In the material below, pictures must be dropped. Repeat exactly, and only, the lines from the line with "(454, 349) = (442, 371): red" to the line with "(103, 171) = (508, 180): yellow", both ends included.

============================================================

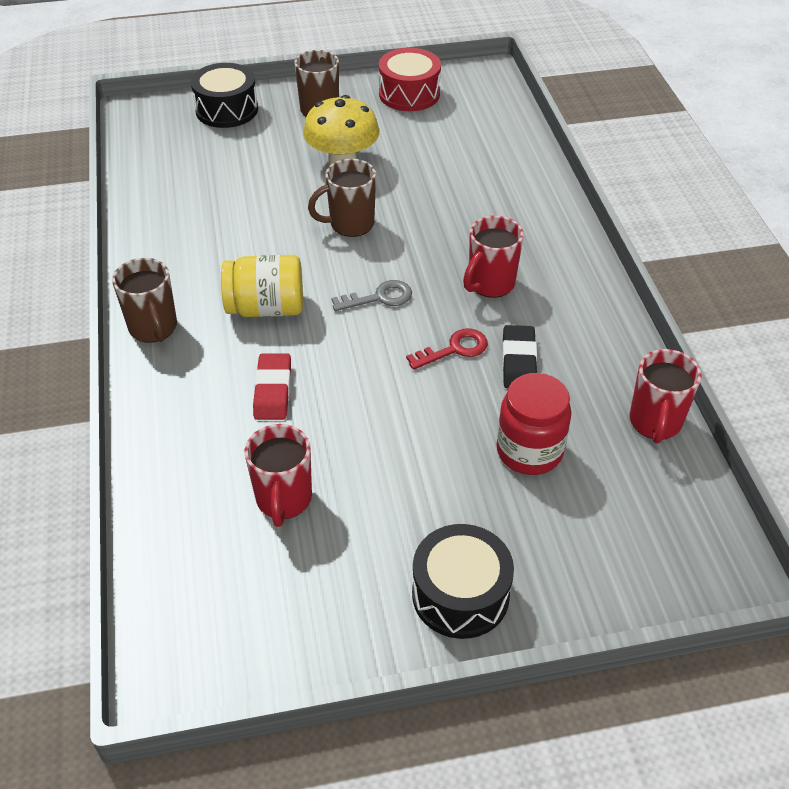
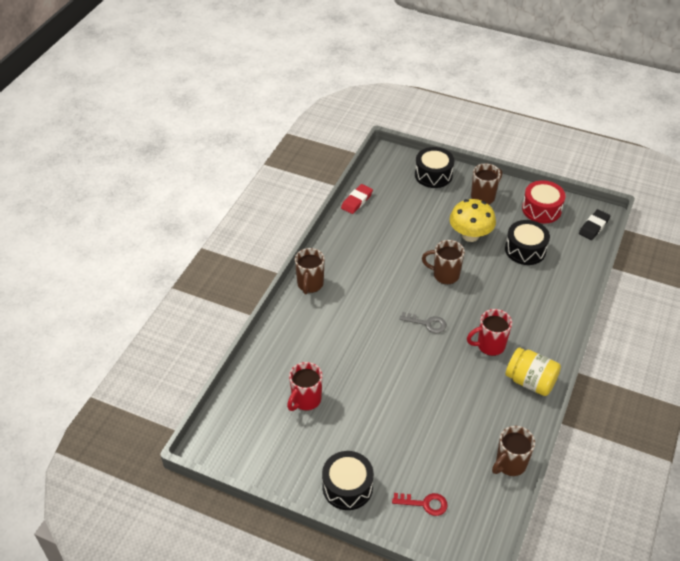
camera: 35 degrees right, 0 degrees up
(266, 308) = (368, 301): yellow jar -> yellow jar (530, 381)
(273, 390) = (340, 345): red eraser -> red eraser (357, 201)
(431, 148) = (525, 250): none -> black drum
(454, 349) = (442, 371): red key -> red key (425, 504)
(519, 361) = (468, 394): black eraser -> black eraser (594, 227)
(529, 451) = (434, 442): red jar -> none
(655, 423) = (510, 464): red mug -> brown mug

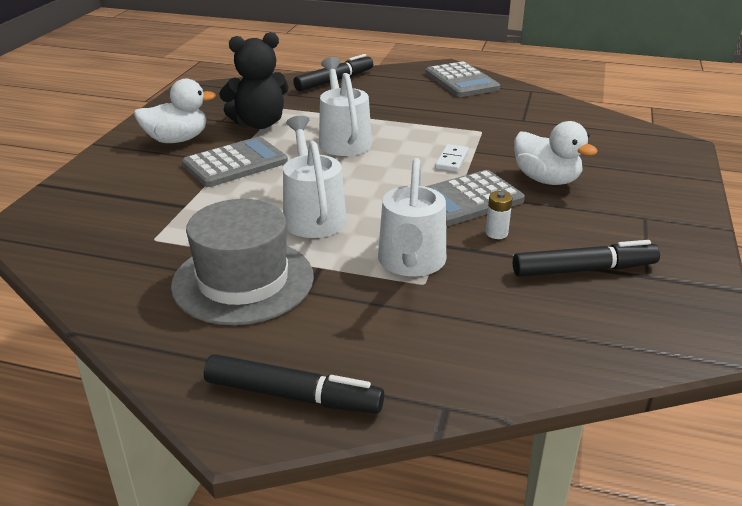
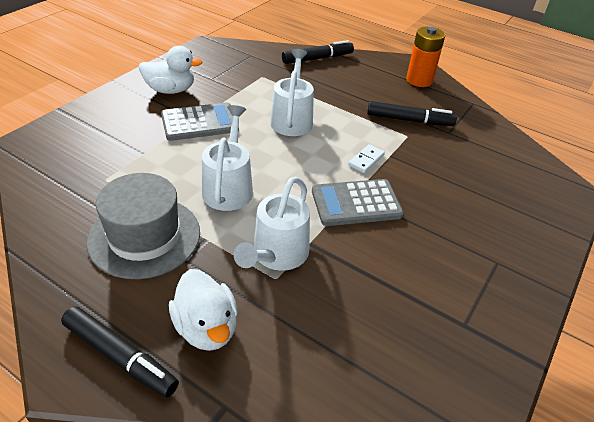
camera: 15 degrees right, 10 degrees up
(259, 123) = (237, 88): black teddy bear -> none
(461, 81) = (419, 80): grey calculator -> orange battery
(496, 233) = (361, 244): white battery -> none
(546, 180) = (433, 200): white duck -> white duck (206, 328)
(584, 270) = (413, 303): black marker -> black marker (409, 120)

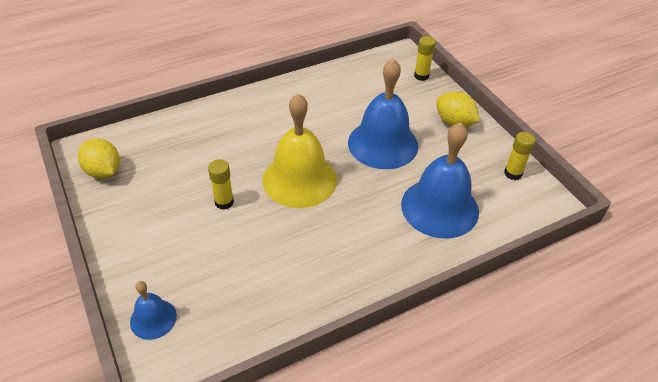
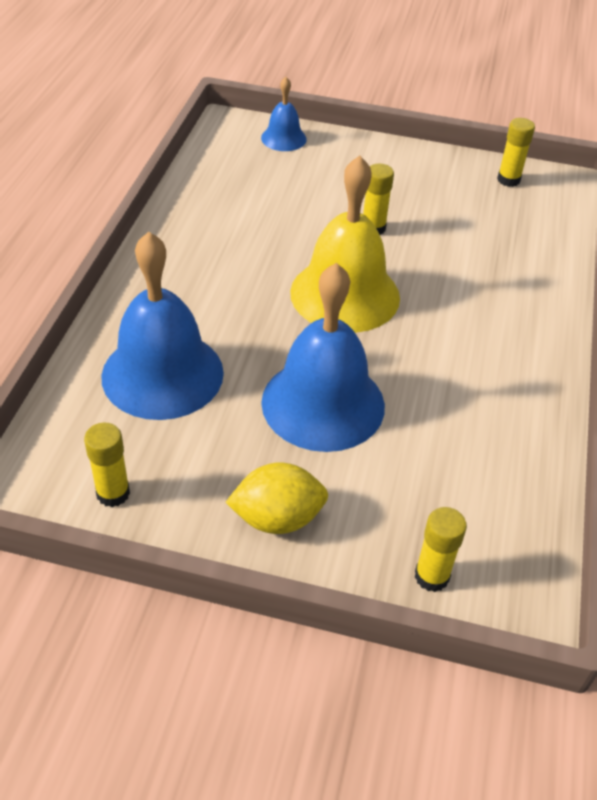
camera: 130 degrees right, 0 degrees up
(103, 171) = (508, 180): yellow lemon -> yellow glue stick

============================================================

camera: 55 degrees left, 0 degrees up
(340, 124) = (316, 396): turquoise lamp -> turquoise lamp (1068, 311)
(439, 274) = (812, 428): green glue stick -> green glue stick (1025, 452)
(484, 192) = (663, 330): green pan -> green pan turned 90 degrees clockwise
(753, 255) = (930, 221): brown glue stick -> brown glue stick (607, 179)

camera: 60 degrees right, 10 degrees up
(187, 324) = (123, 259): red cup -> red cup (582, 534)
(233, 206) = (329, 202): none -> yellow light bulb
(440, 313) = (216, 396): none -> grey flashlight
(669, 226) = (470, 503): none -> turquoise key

============================================================

# [Written answer]
(454, 349) = (442, 371): red key -> red key (425, 504)
(519, 361) = (468, 394): black eraser -> black eraser (594, 227)
(529, 451) = (434, 442): red jar -> none
(655, 423) = (510, 464): red mug -> brown mug

camera: 15 degrees right, 10 degrees up
(259, 123) = (237, 88): black teddy bear -> none
(461, 81) = (419, 80): grey calculator -> orange battery
(496, 233) = (361, 244): white battery -> none
(546, 180) = (433, 200): white duck -> white duck (206, 328)
(584, 270) = (413, 303): black marker -> black marker (409, 120)

camera: 130 degrees right, 0 degrees up
(103, 171) = (508, 180): yellow lemon -> yellow glue stick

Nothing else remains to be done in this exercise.